Itemized modification records:
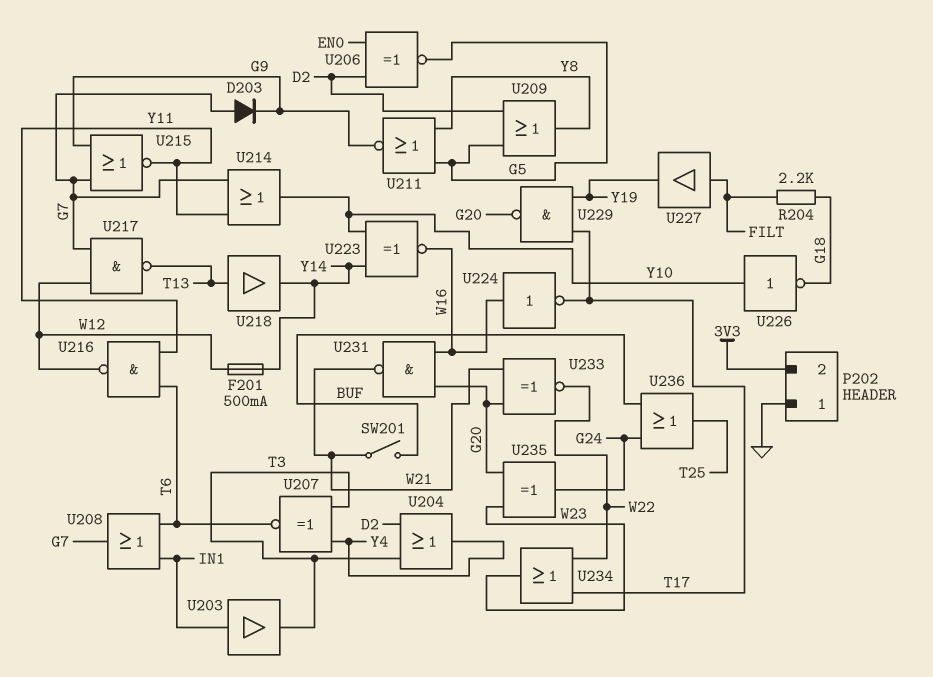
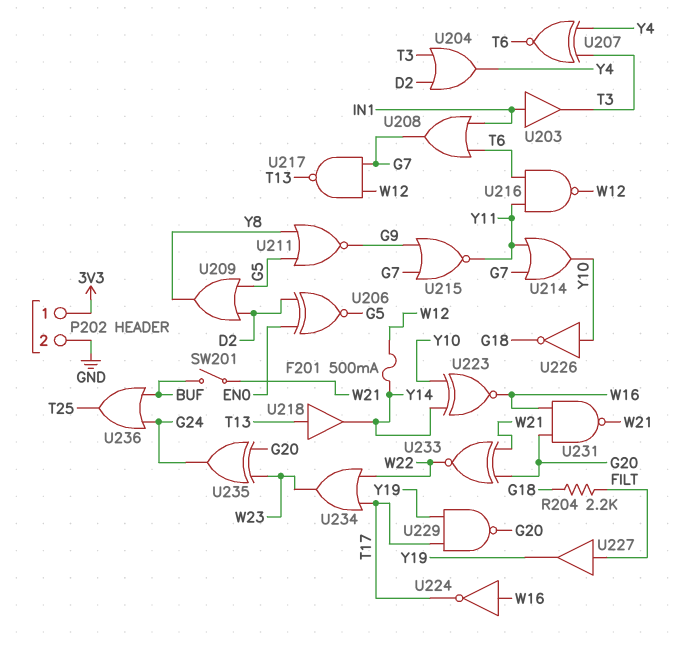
D203: diode (A G7, K G9) -> none
P202 pin 1: GND -> 3V3
P202 pin 2: 3V3 -> GND

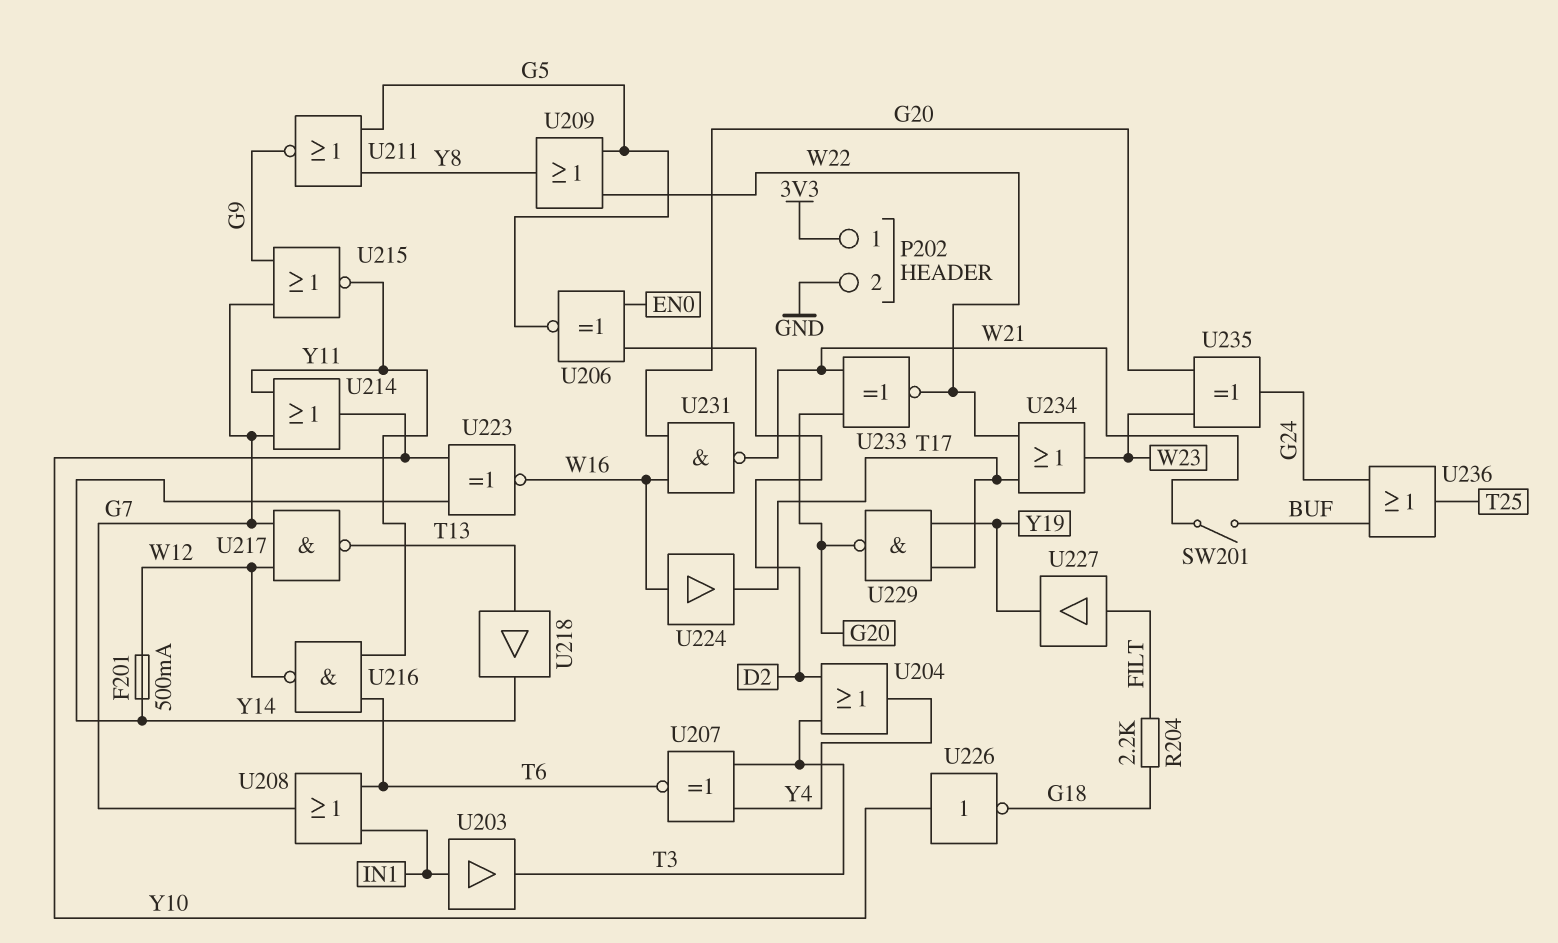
U209: OR (in D2, in G5, out Y8) -> OR (in G5, in W22, out Y8)
U224: NOT (in W16, out T17) -> buffer (in W16, out T17)

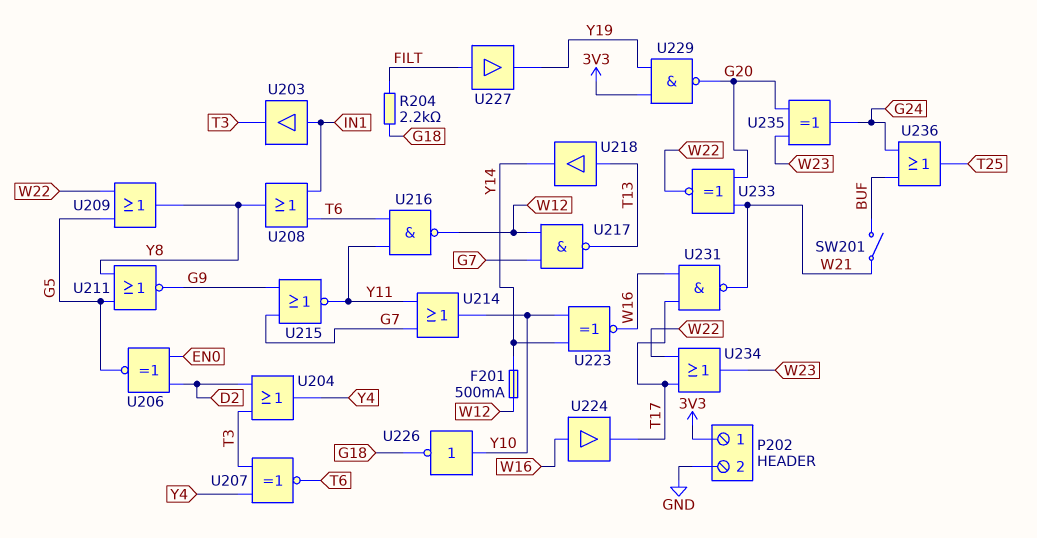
U208: OR (in IN1, in T6, out G7) -> OR (in IN1, in T6, out Y8)
U229: NAND (in T17, in Y19, out G20) -> NAND (in 3V3, in Y19, out G20)
U231: NAND (in G20, in W16, out W21) -> NAND (in T17, in W16, out W21)

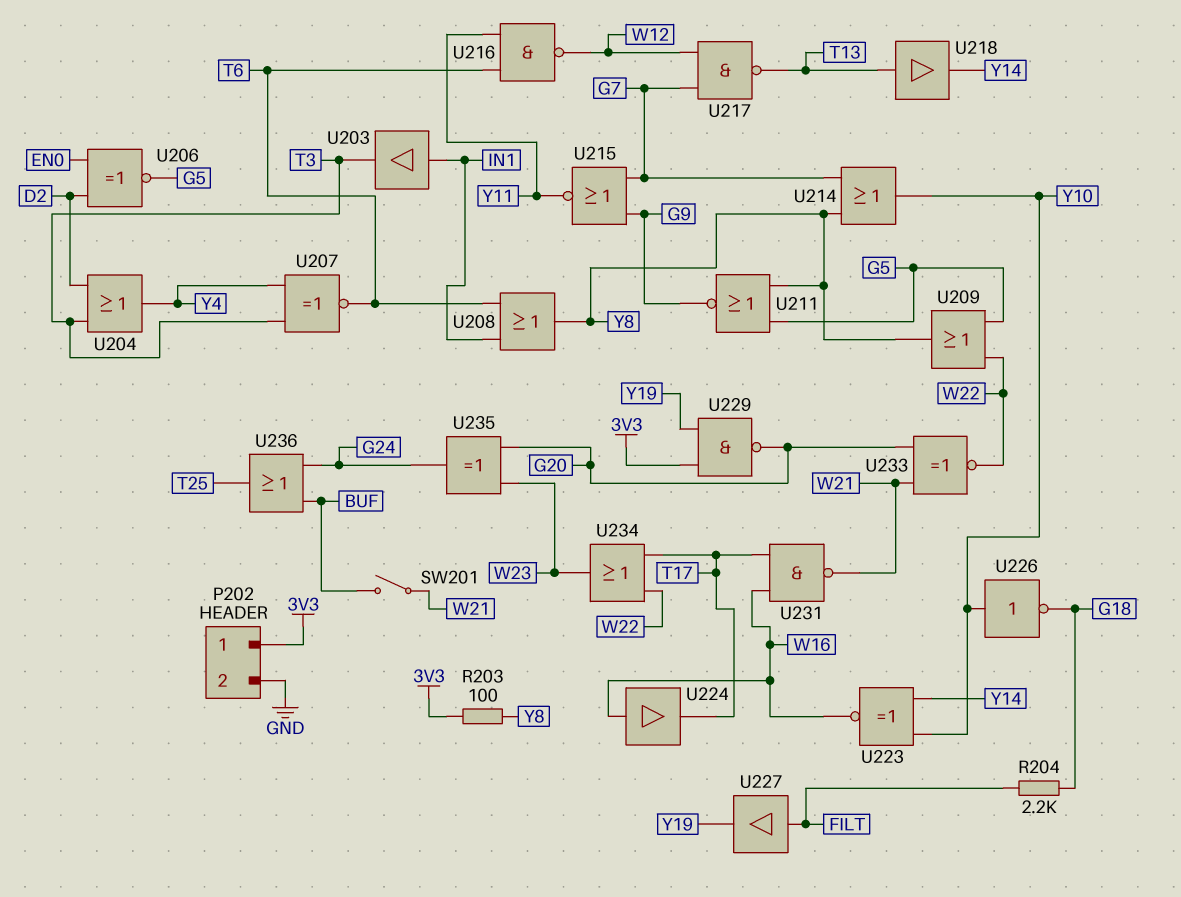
F201: 500mA (W12, Y14) -> none
R203: none -> 100 (3V3, Y8)
U214: OR (in G7, in Y11, out Y10) -> OR (in G7, in Y8, out Y10)

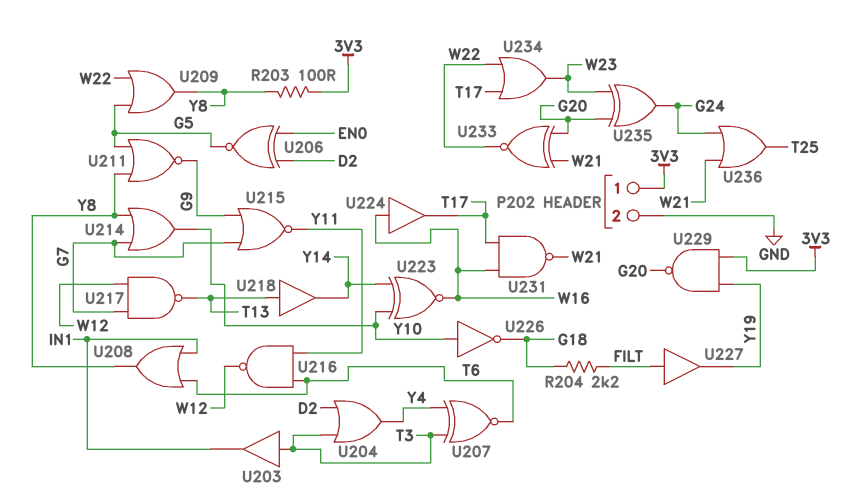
SW201: switch (BUF, W21) -> none
U203: buffer (in IN1, out T3) -> buffer (in T3, out IN1)
U236: OR (in BUF, in G24, out T25) -> OR (in G24, in W21, out T25)

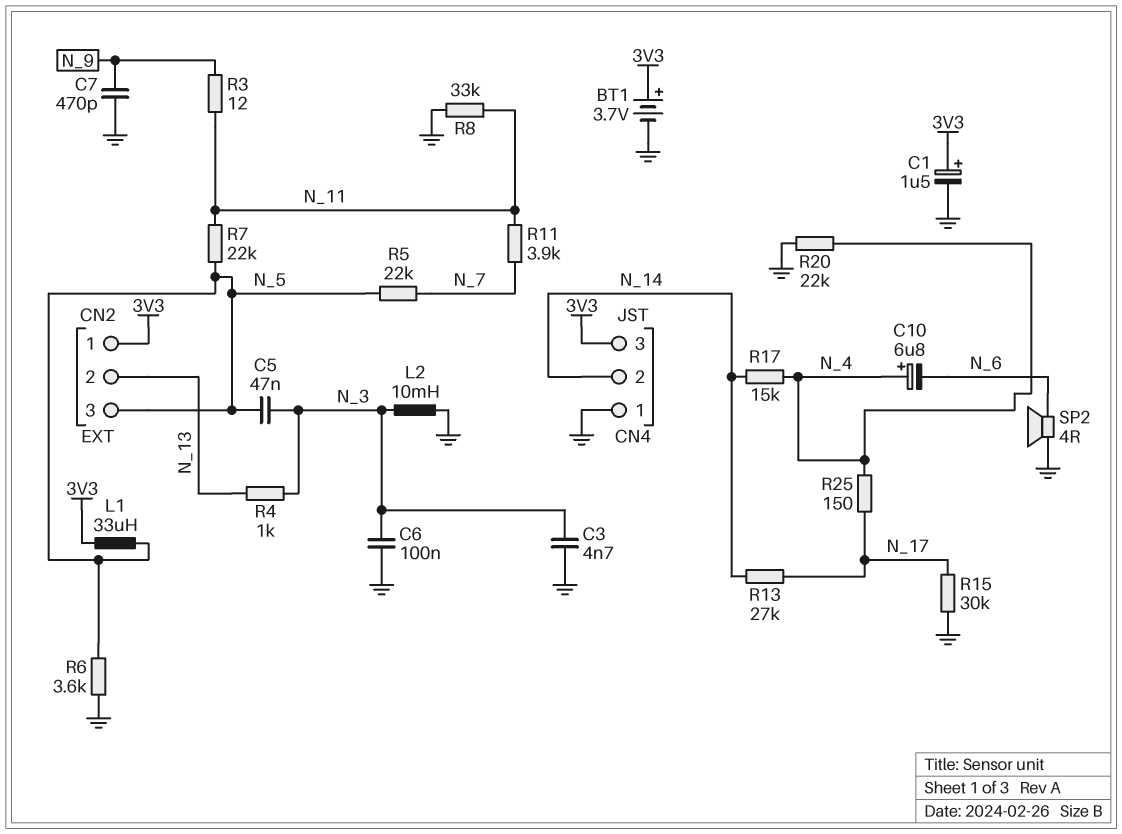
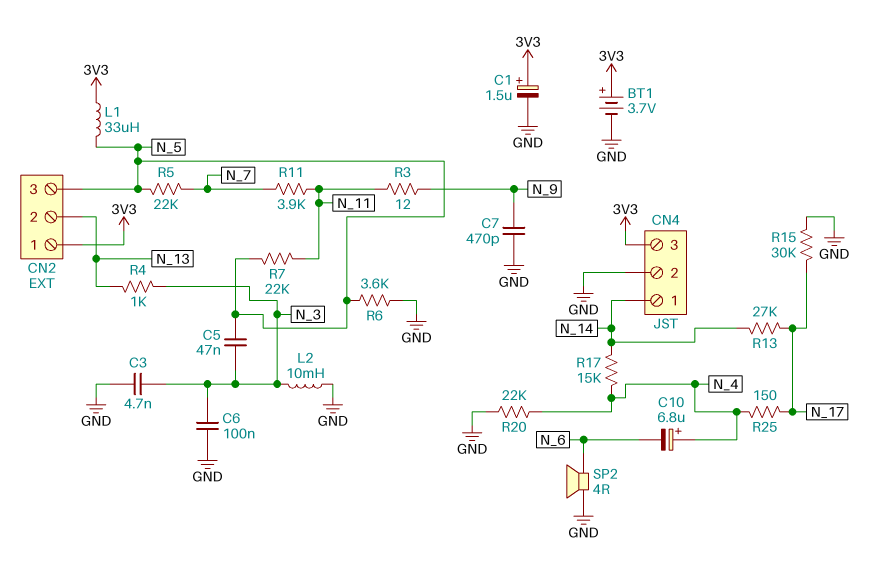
CN4 pin 1: GND -> N_14
CN4 pin 2: N_14 -> GND
R8: 33k (GND, N_11) -> none

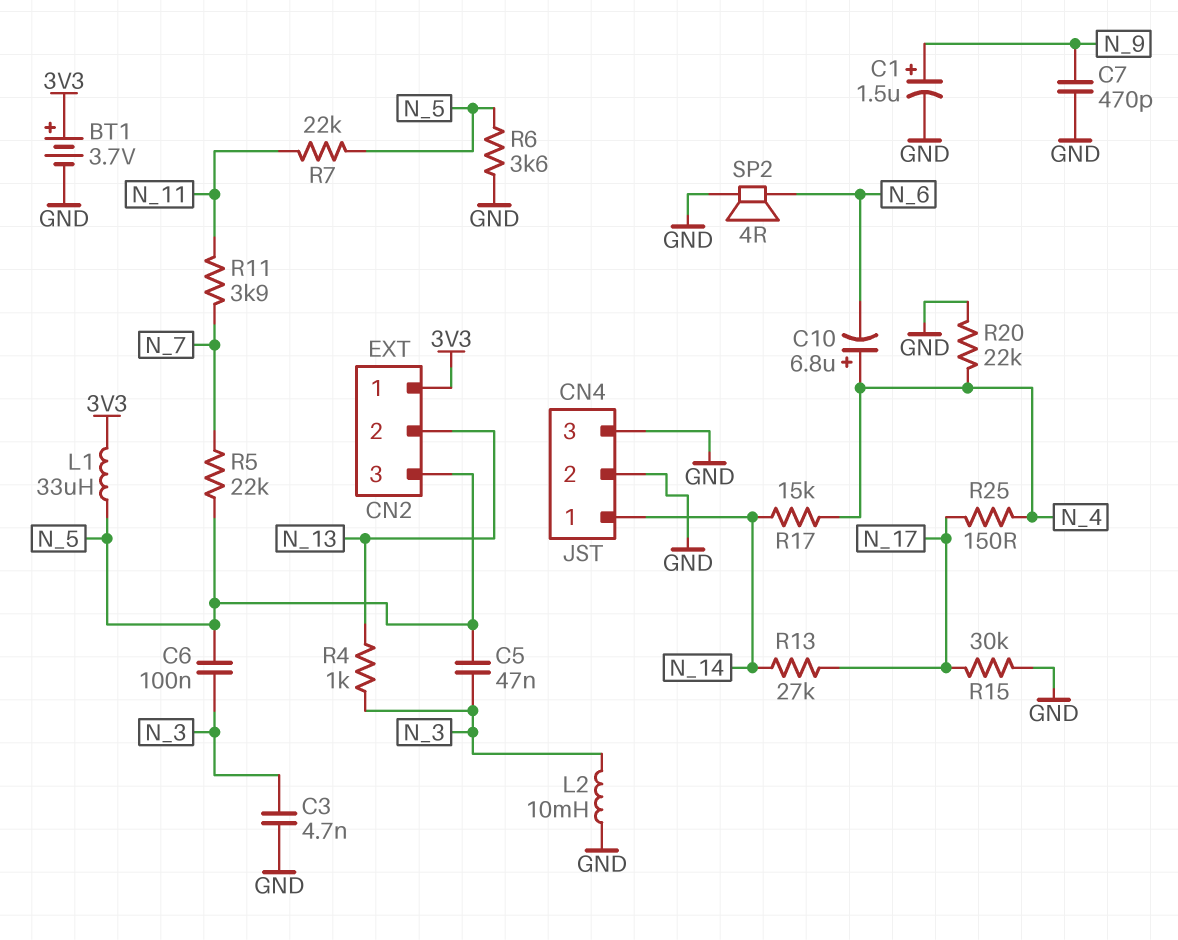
C1: 1.5uF (plus 3V3, minus GND) -> 1.5uF (plus N_9, minus GND)
C6: 100nF (GND, N_3) -> 100nF (N_3, N_5)
CN4 pin 3: 3V3 -> GND
R3: 12 (N_9, N_11) -> none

- **WHAT YOU WILL DO**
Write out exactly the lines from the one containing "U224: NOT (in" through the end of the entries, both included. Pictures are not copied.

- **REPLY TO THE TASK**
U224: NOT (in W16, out T17) -> buffer (in W16, out T17)

U208: OR (in IN1, in T6, out G7) -> OR (in IN1, in T6, out Y8)
U229: NAND (in T17, in Y19, out G20) -> NAND (in 3V3, in Y19, out G20)
U231: NAND (in G20, in W16, out W21) -> NAND (in T17, in W16, out W21)

F201: 500mA (W12, Y14) -> none
R203: none -> 100 (3V3, Y8)
U214: OR (in G7, in Y11, out Y10) -> OR (in G7, in Y8, out Y10)

SW201: switch (BUF, W21) -> none
U203: buffer (in IN1, out T3) -> buffer (in T3, out IN1)
U236: OR (in BUF, in G24, out T25) -> OR (in G24, in W21, out T25)

CN4 pin 1: GND -> N_14
CN4 pin 2: N_14 -> GND
R8: 33k (GND, N_11) -> none

C1: 1.5uF (plus 3V3, minus GND) -> 1.5uF (plus N_9, minus GND)
C6: 100nF (GND, N_3) -> 100nF (N_3, N_5)
CN4 pin 3: 3V3 -> GND
R3: 12 (N_9, N_11) -> none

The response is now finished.